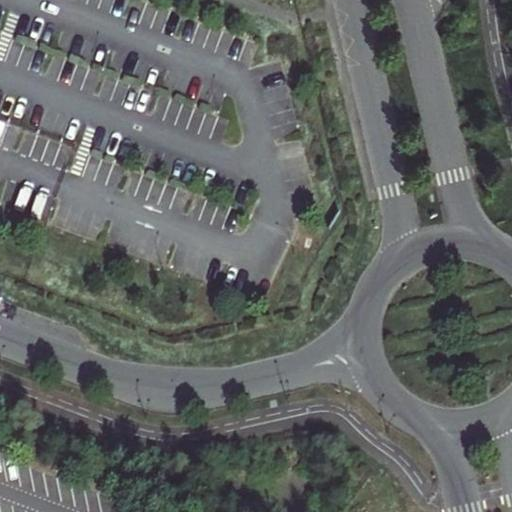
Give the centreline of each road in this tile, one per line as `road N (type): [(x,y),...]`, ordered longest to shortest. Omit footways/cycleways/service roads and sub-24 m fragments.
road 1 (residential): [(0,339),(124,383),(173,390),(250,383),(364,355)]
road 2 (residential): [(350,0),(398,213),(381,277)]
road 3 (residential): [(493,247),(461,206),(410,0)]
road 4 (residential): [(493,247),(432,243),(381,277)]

==

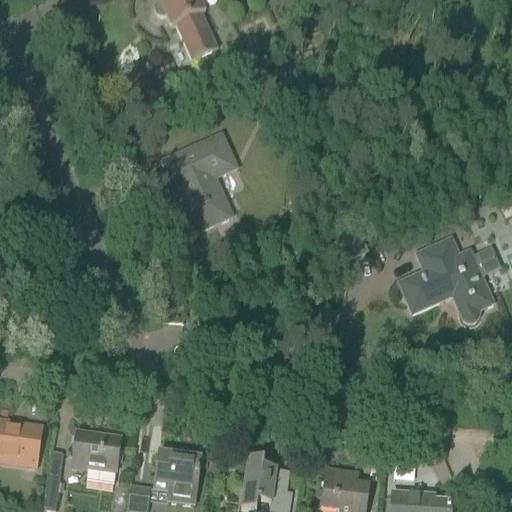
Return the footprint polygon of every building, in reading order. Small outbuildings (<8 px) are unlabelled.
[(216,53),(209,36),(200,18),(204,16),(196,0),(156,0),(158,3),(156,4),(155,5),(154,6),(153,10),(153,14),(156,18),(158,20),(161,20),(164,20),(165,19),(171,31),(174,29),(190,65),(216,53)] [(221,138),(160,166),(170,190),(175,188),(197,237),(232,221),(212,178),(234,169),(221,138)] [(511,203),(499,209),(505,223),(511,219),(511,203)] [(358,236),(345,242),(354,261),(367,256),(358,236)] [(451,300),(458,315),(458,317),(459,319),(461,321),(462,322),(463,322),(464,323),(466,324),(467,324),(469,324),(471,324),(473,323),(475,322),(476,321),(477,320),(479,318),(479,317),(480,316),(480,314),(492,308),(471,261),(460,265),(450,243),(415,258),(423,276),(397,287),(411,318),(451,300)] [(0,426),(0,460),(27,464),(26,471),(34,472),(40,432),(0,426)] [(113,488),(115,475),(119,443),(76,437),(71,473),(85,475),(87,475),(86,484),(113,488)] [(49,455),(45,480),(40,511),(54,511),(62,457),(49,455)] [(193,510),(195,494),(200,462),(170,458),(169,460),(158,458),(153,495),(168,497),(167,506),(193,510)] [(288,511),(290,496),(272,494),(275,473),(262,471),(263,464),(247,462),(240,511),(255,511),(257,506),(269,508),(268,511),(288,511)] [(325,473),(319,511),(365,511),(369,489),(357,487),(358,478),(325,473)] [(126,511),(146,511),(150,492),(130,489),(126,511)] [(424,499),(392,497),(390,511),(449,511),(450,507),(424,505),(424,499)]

WORK TO COMPLETE: Please lay out the lines from the one containing "Give the centreline" through the one containing "road 4 (residential): [(493,247),(432,243),(381,277)]", both included, as a JSON list of strings, one string per line.

RESULT OF THE TASK:
[
  "Give the centreline of each road in this tile, one per line as `road N (type): [(x,y),...]`, ordered longest to shortest. Omit footways/cycleways/service roads and sub-24 m fragments.",
  "road 1 (residential): [(0,339),(124,383),(173,390),(250,383),(364,355)]",
  "road 2 (residential): [(350,0),(398,213),(381,277)]",
  "road 3 (residential): [(493,247),(461,206),(410,0)]",
  "road 4 (residential): [(493,247),(432,243),(381,277)]"
]